→ **Work required**: Omit all pictures and give the records below again exactly as written.

(Coordinate-based object records)
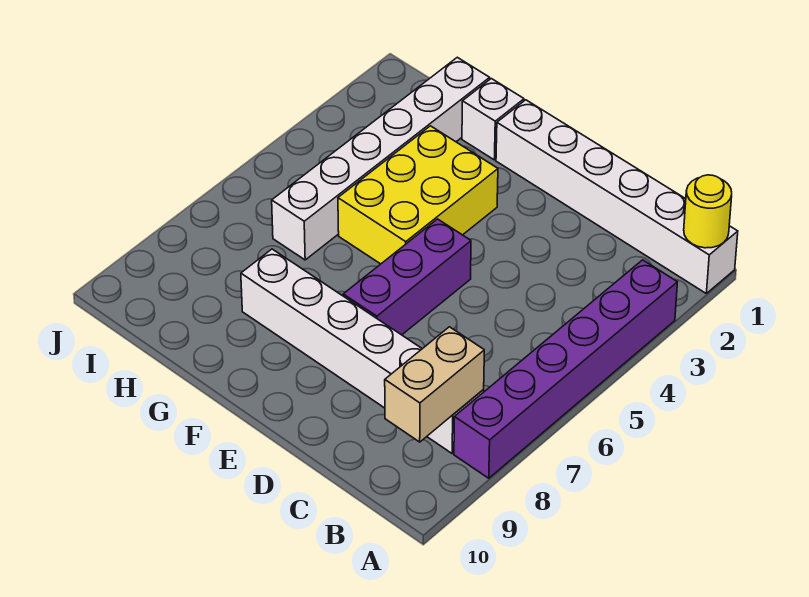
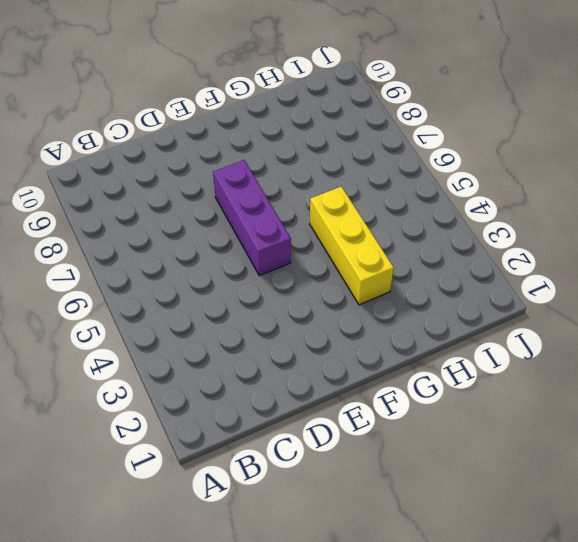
yellow brick G3:G5 level 1 -> yellow brick F3:G5 level 1
none -> white brick A1:F1 level 1
none -> purple brick A3:A8 level 1

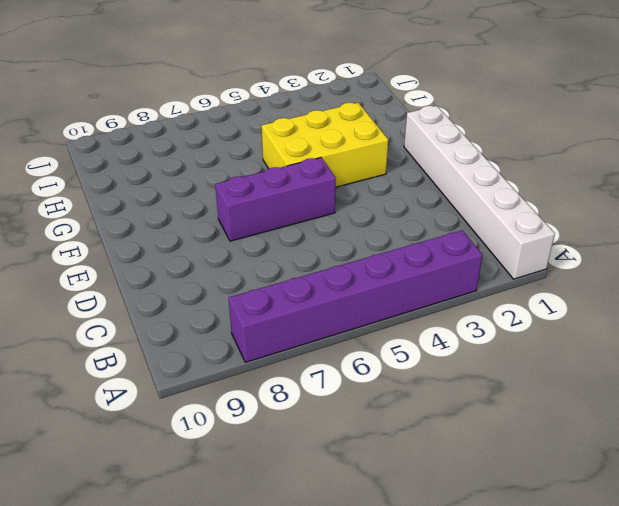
none -> white brick B8:G8 level 1
none -> white brick G1 level 1

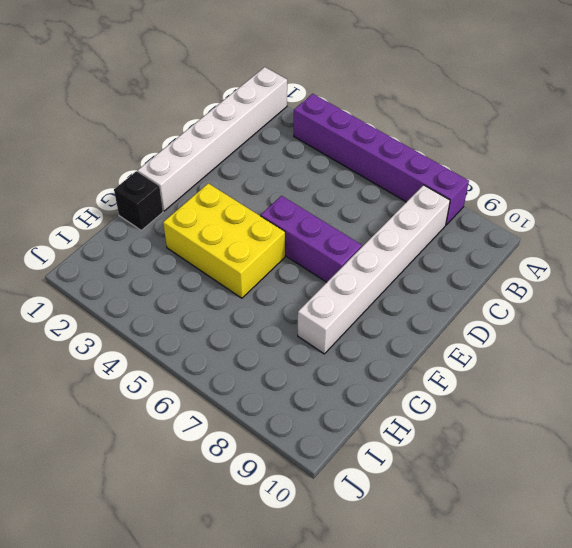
black brick G1 level 1 -> white brick G1 level 1
none -> white brick H1:H6 level 1
none -> yellow round brick A1 level 2

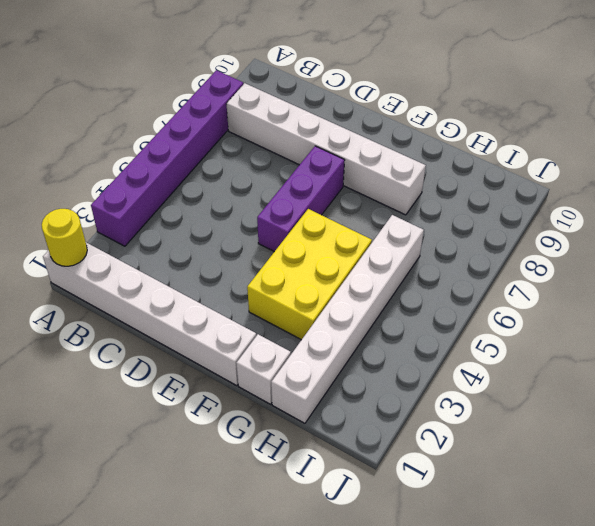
none -> tan brick B8:B9 level 2

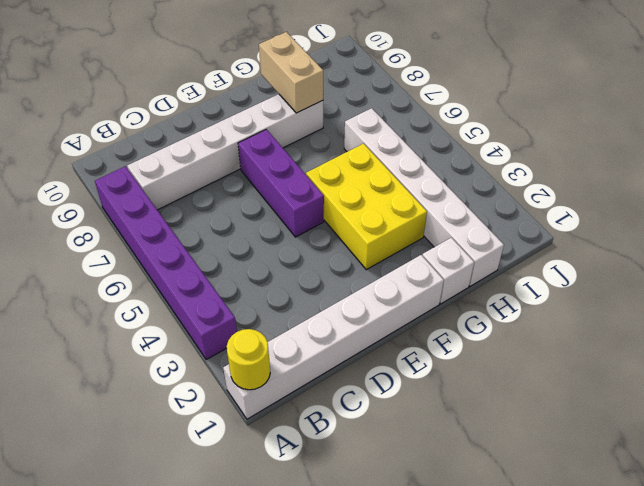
tan brick G8:G9 level 2 -> tan brick B8:B9 level 2

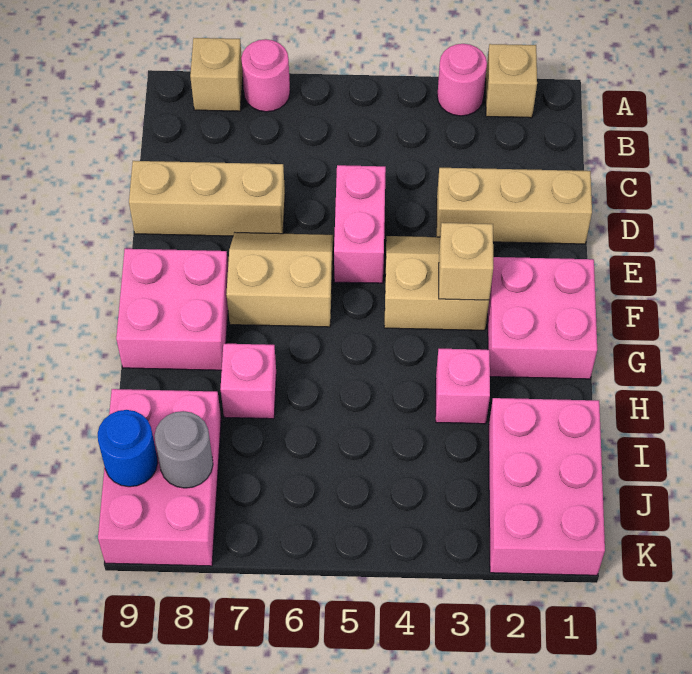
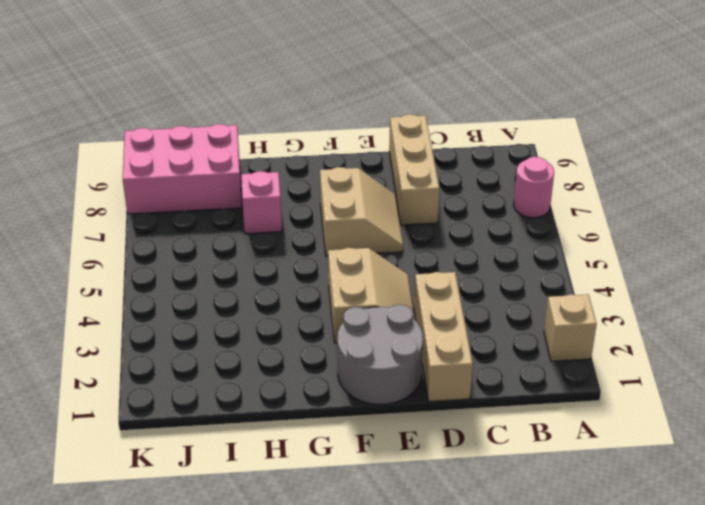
grey round brick E1:F2 level 1 -> pink brick F1:G2 level 1
none -> pink round brick A3 level 1
none -> tan brick A8 level 1
none -> pink brick D5:E5 level 1

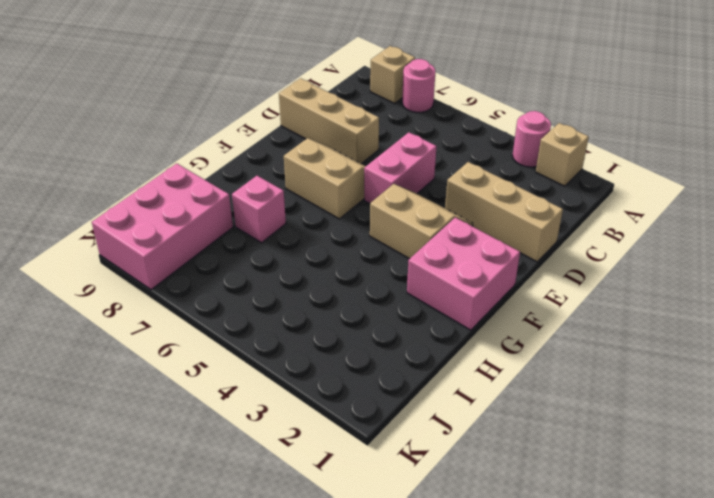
none -> pink brick F8:G9 level 1
none -> pink brick H3 level 1
none -> pink brick I1:K2 level 1

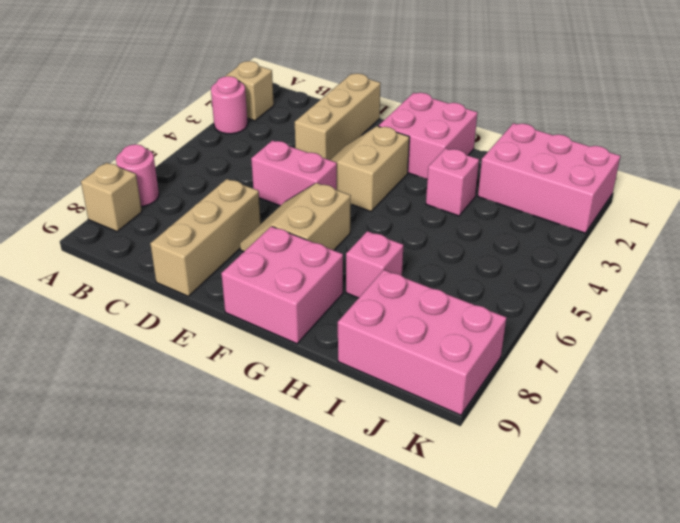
none -> tan brick F3 level 2
none -> grey round brick J8 level 2
none -> blue round brick J9 level 2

→ **The completed task**:
yellow brick G3:G5 level 1 -> yellow brick F3:G5 level 1
none -> white brick A1:F1 level 1
none -> purple brick A3:A8 level 1

none -> white brick B8:G8 level 1
none -> white brick G1 level 1

black brick G1 level 1 -> white brick G1 level 1
none -> white brick H1:H6 level 1
none -> yellow round brick A1 level 2

none -> tan brick B8:B9 level 2

tan brick G8:G9 level 2 -> tan brick B8:B9 level 2

grey round brick E1:F2 level 1 -> pink brick F1:G2 level 1
none -> pink round brick A3 level 1
none -> tan brick A8 level 1
none -> pink brick D5:E5 level 1

none -> pink brick F8:G9 level 1
none -> pink brick H3 level 1
none -> pink brick I1:K2 level 1

none -> tan brick F3 level 2
none -> grey round brick J8 level 2
none -> blue round brick J9 level 2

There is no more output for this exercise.